### DATASET RECORDS

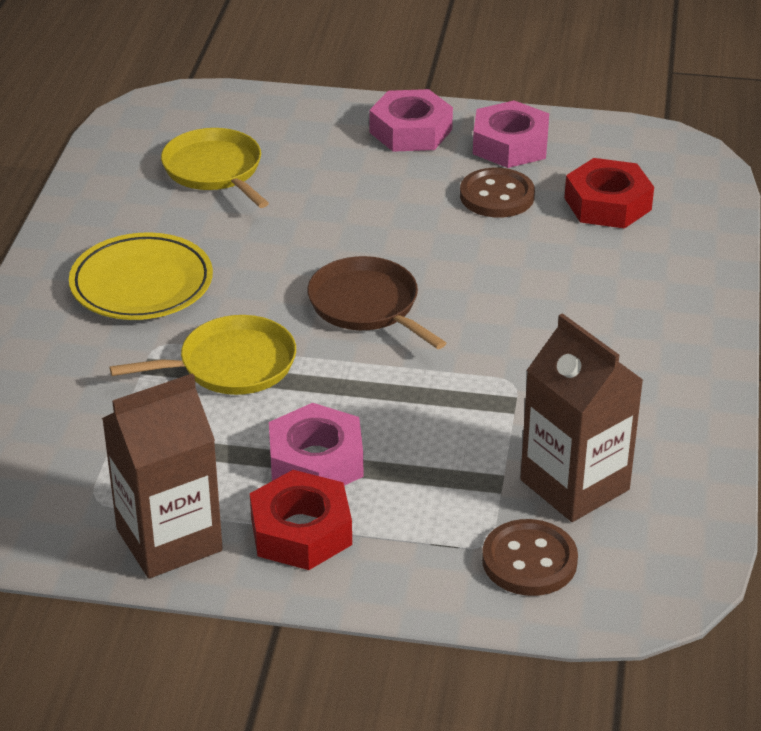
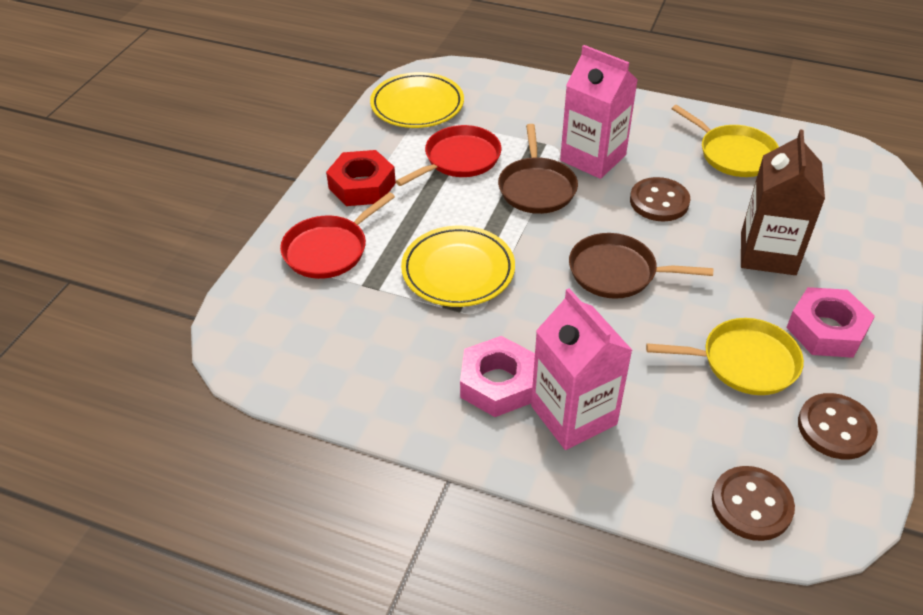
brown button: 2 -> 3
brown carton: 2 -> 1
brown pan: 1 -> 2
pink carton: 0 -> 2
pink nut: 3 -> 2
red nut: 2 -> 1
red pan: 0 -> 2
yellow plate: 1 -> 2

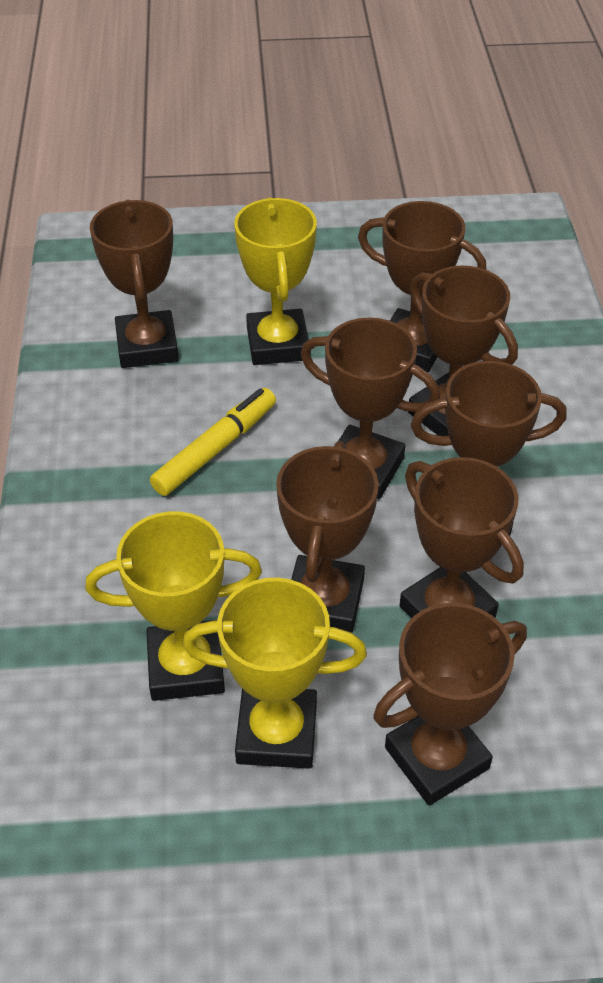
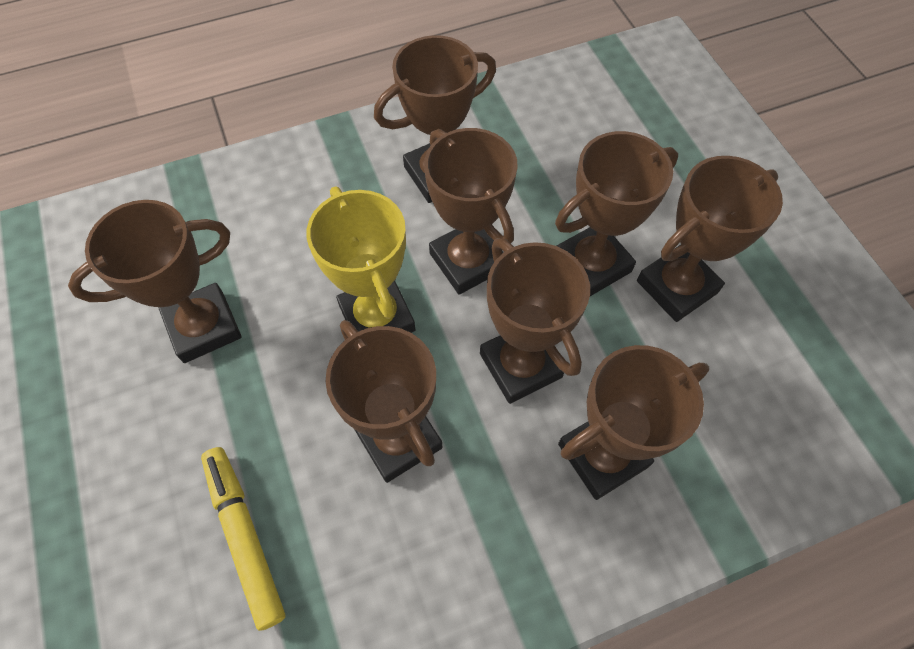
yellow trophy: 3 -> 1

######

WHAT THE TASK REQUIRES: Count how many lines in the listing contain the string "brown". Only that number should be given.

WRITTEN REPLY: 3